▸ **Problem description**
The required answer is an exact copy of every line from the beginning of the entries through the line with "blue arrow: (240, 105) -> (392, 178), moved", with all pictures omitted.

▸ **Records provided**

Segment Open

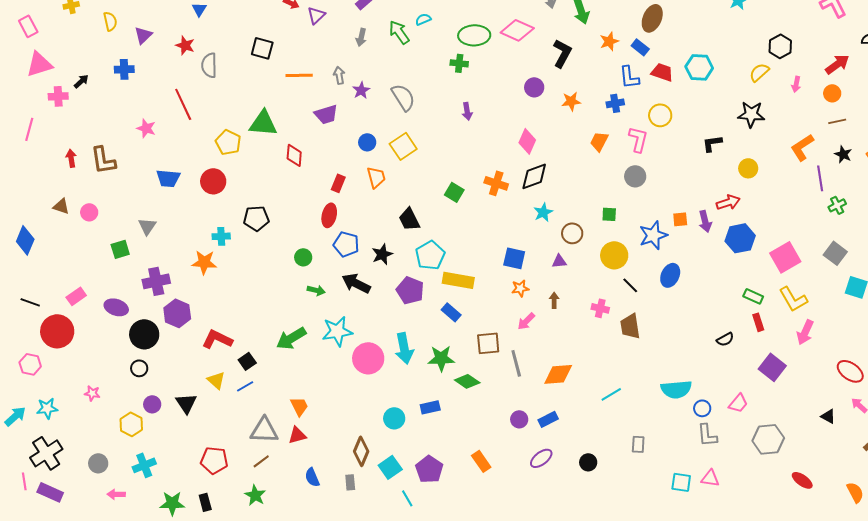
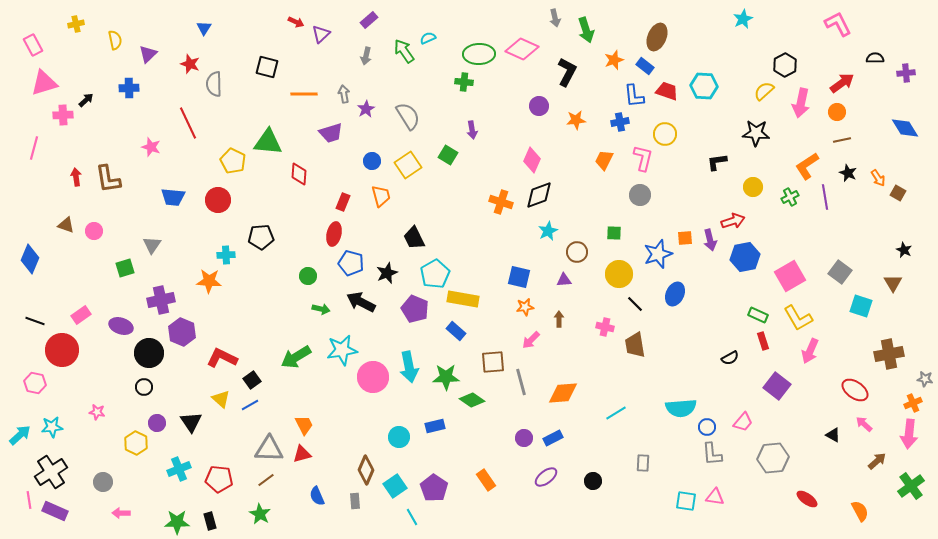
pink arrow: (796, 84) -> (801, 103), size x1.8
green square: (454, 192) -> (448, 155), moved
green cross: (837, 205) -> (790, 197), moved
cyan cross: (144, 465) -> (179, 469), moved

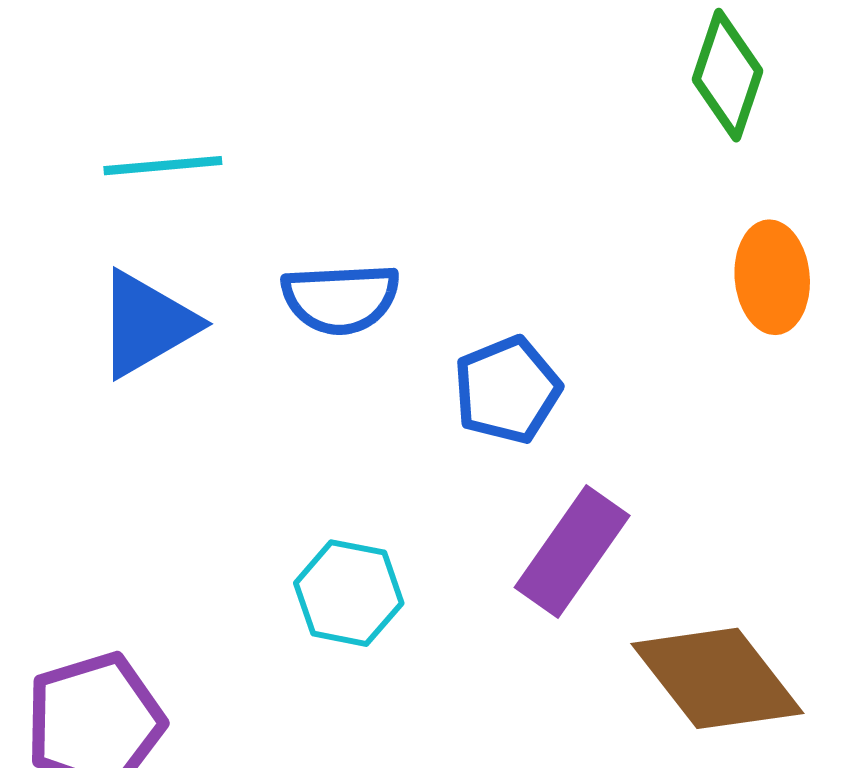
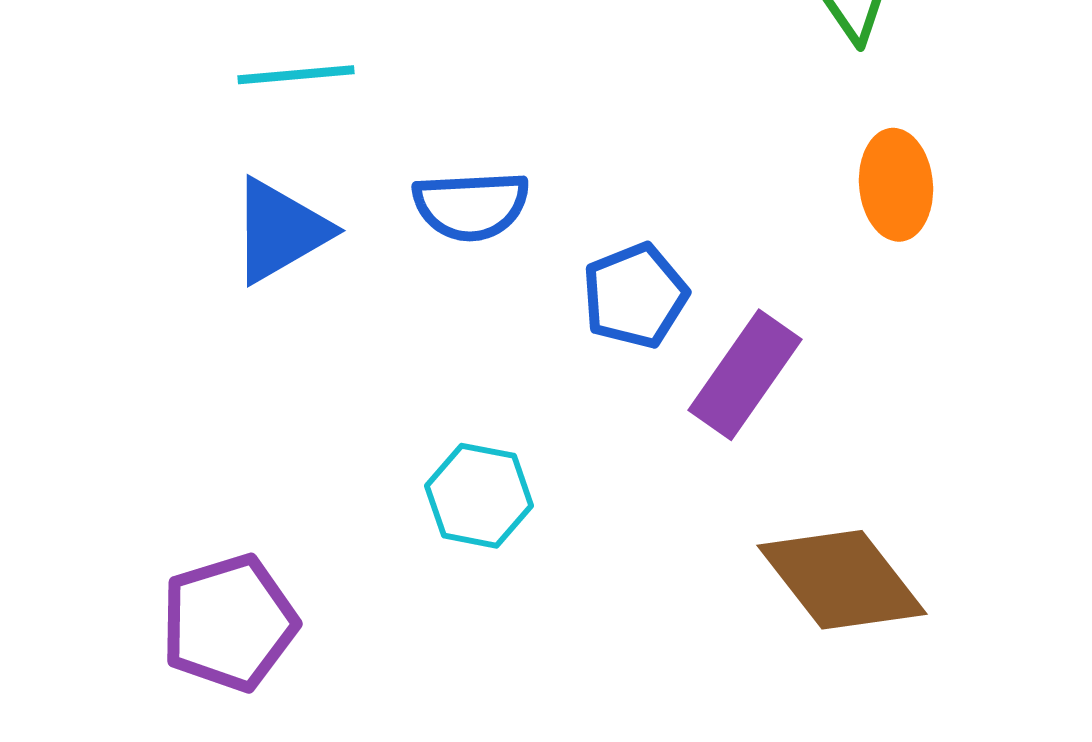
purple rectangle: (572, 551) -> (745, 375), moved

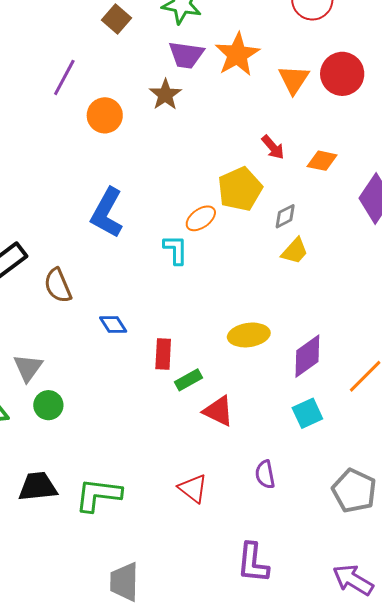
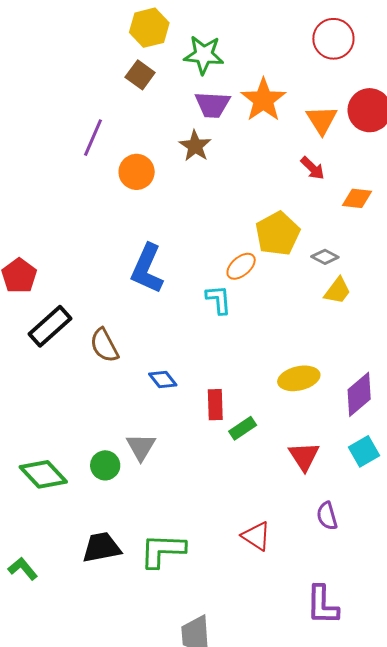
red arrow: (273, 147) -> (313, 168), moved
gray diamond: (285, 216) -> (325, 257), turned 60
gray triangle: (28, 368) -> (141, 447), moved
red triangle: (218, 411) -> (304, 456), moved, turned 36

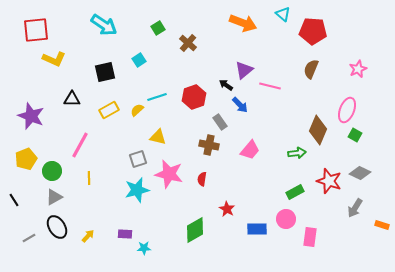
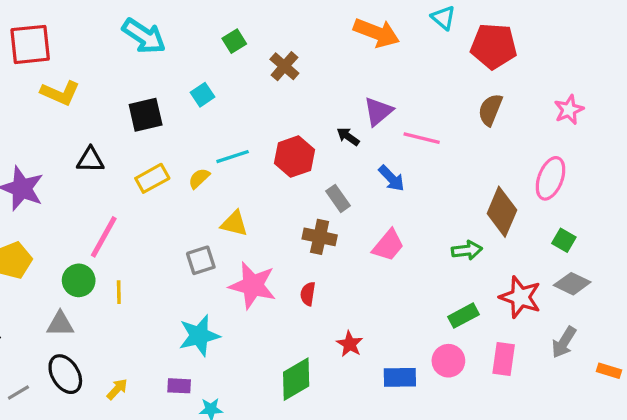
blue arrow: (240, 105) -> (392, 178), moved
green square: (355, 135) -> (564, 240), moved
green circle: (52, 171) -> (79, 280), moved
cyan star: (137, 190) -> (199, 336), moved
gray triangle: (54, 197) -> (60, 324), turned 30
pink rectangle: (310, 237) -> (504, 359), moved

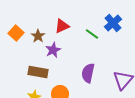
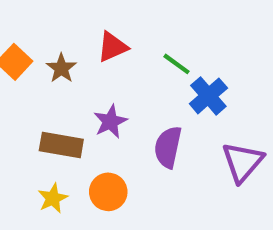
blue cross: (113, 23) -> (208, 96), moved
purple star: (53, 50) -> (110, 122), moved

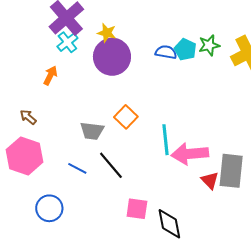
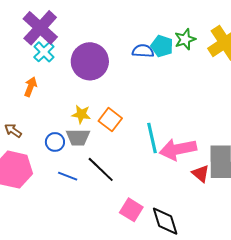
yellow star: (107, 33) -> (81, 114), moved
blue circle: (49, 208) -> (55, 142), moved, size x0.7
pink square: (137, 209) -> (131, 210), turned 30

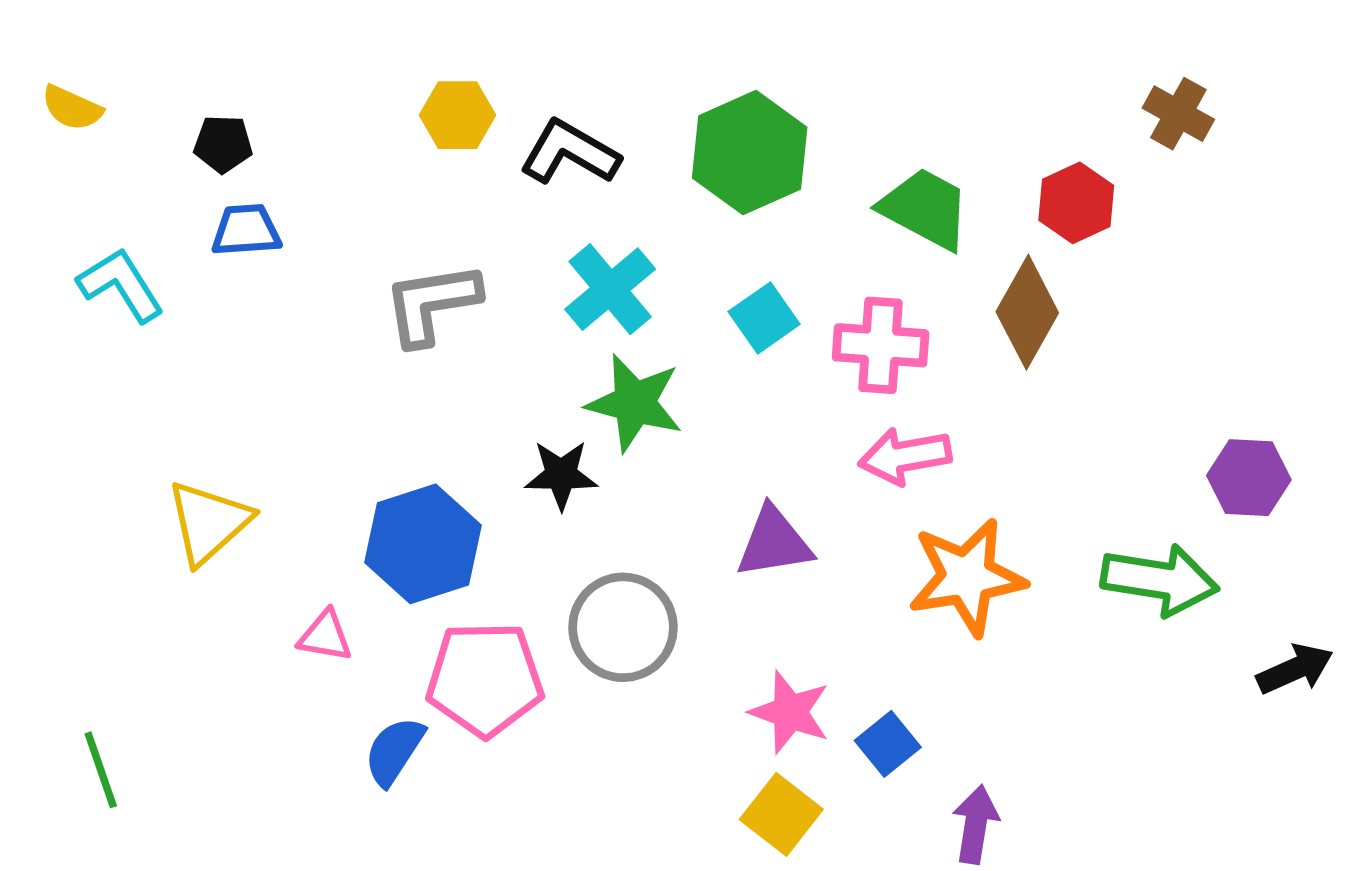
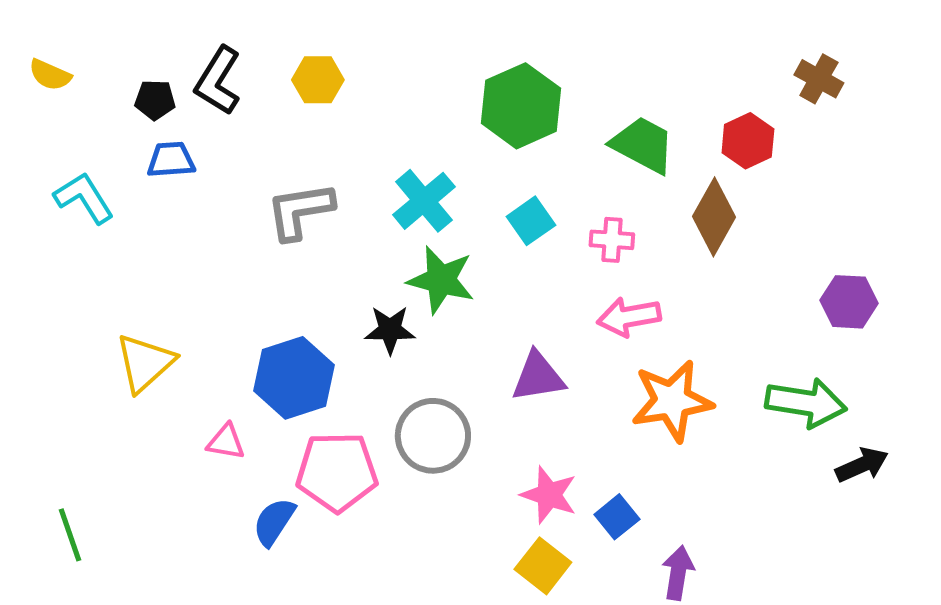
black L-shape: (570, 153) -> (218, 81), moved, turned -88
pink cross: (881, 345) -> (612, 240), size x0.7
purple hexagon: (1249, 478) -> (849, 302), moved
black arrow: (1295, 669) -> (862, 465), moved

Segment Closed

▸ **Your response**
pink arrow: (796, 84) -> (801, 103), size x1.8
green square: (454, 192) -> (448, 155), moved
green cross: (837, 205) -> (790, 197), moved
cyan cross: (144, 465) -> (179, 469), moved

purple rectangle: (572, 551) -> (745, 375), moved

red arrow: (273, 147) -> (313, 168), moved
gray diamond: (285, 216) -> (325, 257), turned 60
gray triangle: (28, 368) -> (141, 447), moved
red triangle: (218, 411) -> (304, 456), moved, turned 36

blue arrow: (240, 105) -> (392, 178), moved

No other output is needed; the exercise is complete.